§ Provided records
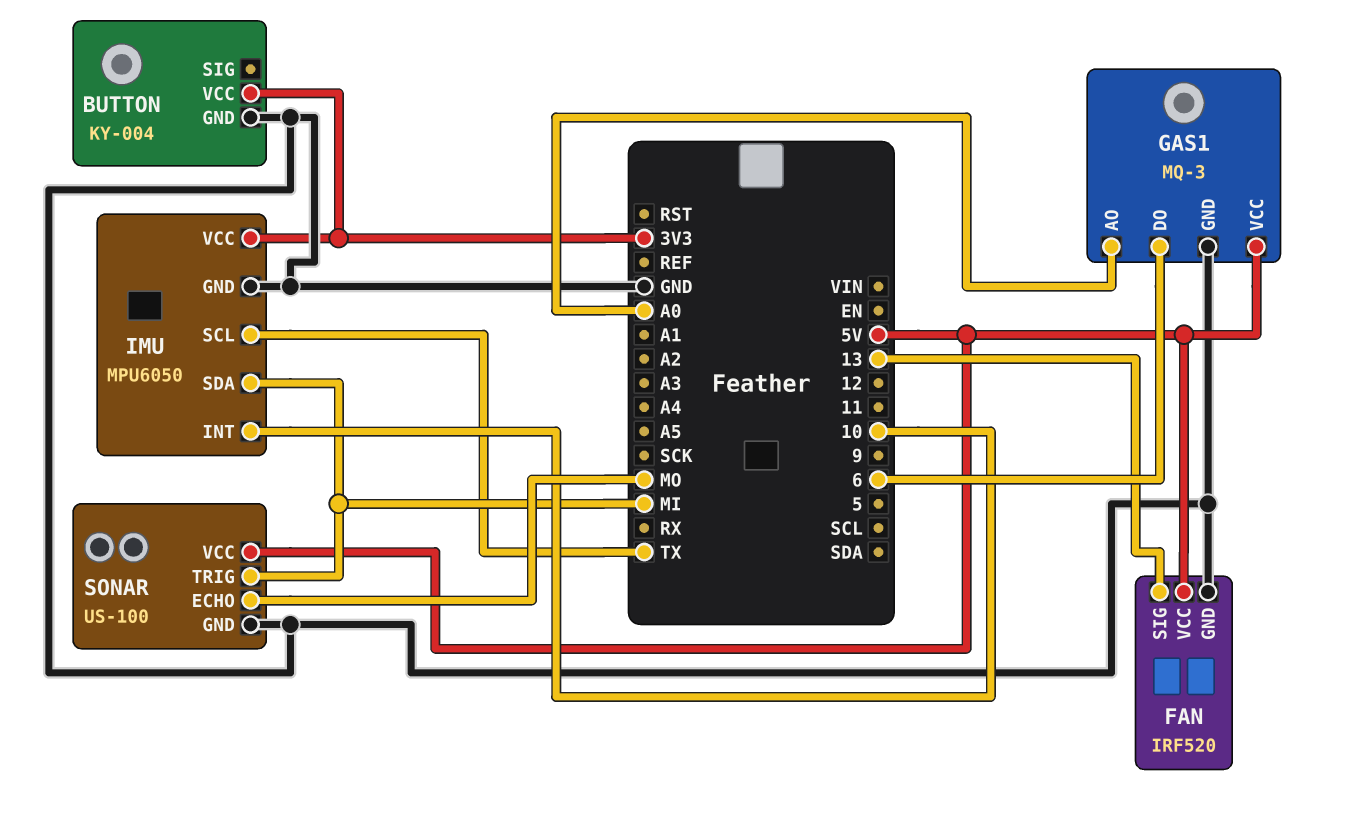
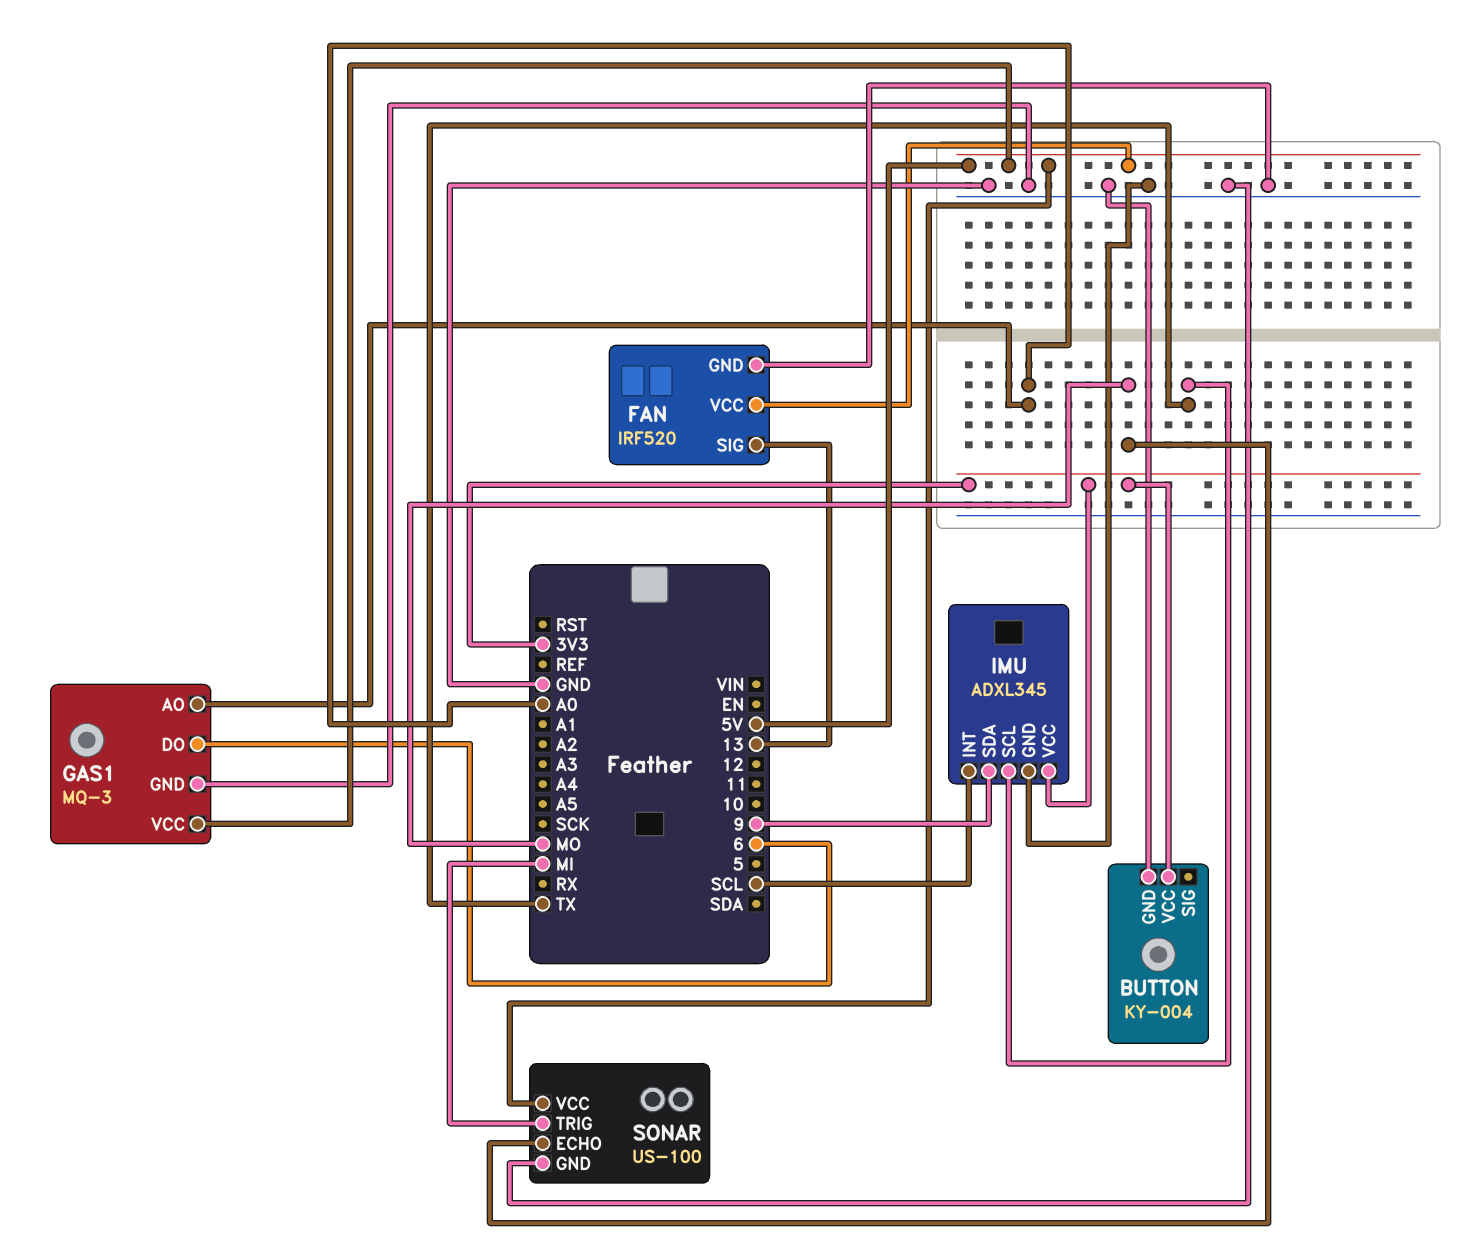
IMU: MPU6050 -> ADXL345
IMU pin INT: 10 -> SCL
IMU pin SDA: MI -> 9

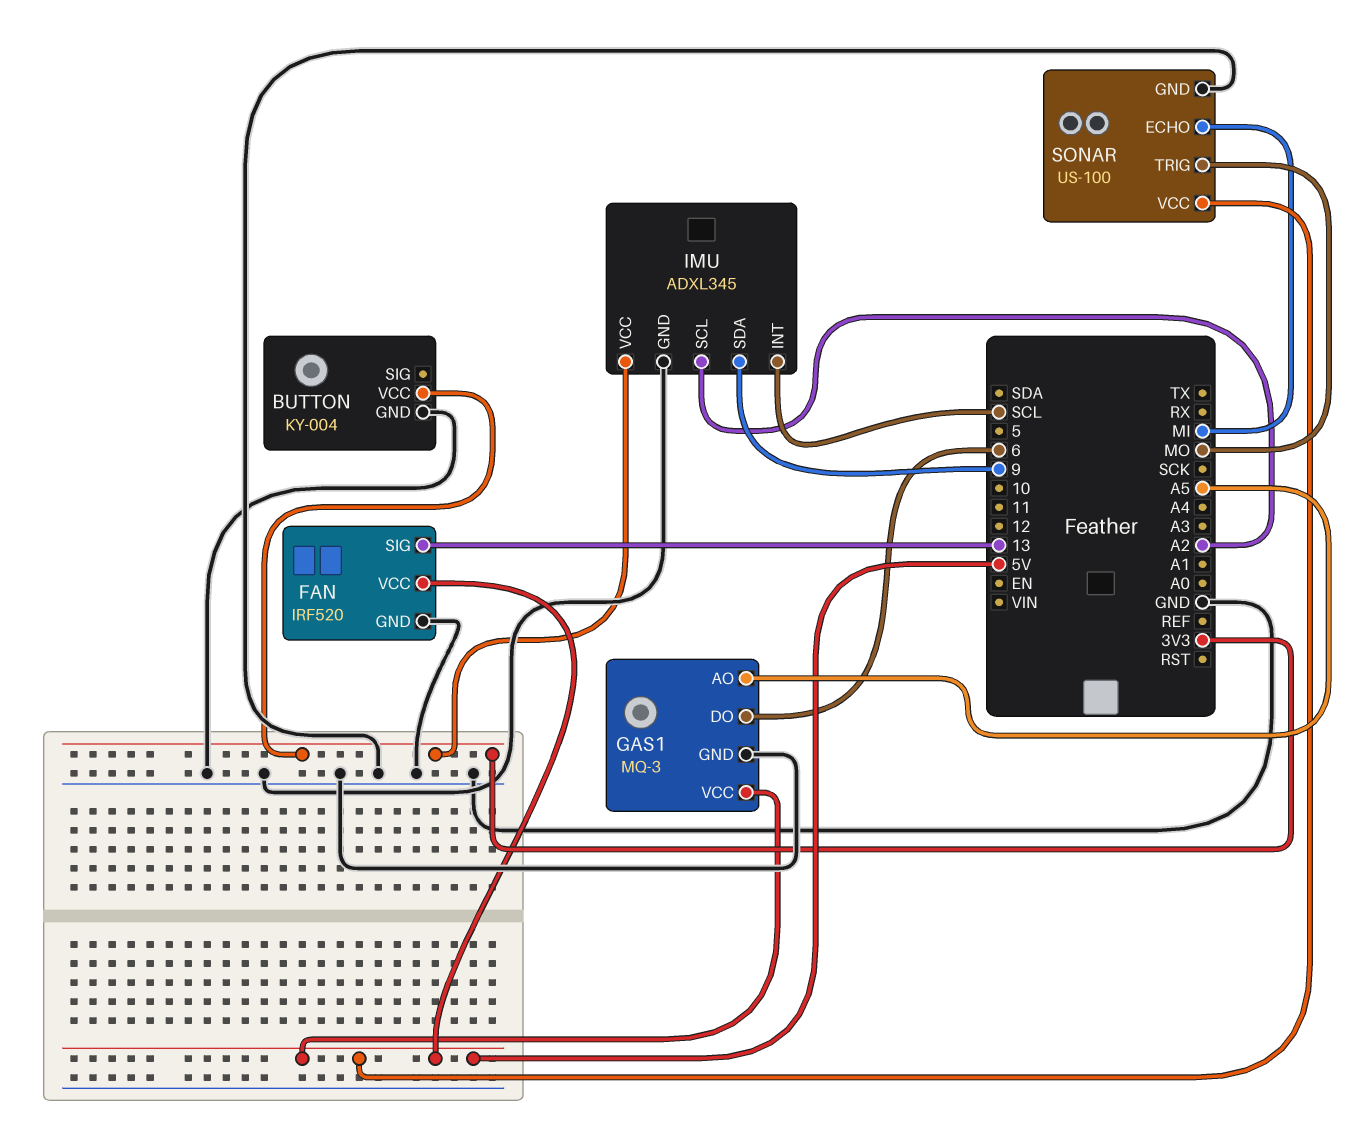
GAS1 pin AO: A0 -> A5
IMU pin SCL: TX -> A2
SONAR pin ECHO: MO -> MI
SONAR pin TRIG: MI -> MO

§ Work request
Output exactly, and with no pictures, the lines from the line that holds "IMU pin INT: 10 -> SCL" through the last line of the listing above.

§ Response to the exercise
IMU pin INT: 10 -> SCL
IMU pin SDA: MI -> 9

GAS1 pin AO: A0 -> A5
IMU pin SCL: TX -> A2
SONAR pin ECHO: MO -> MI
SONAR pin TRIG: MI -> MO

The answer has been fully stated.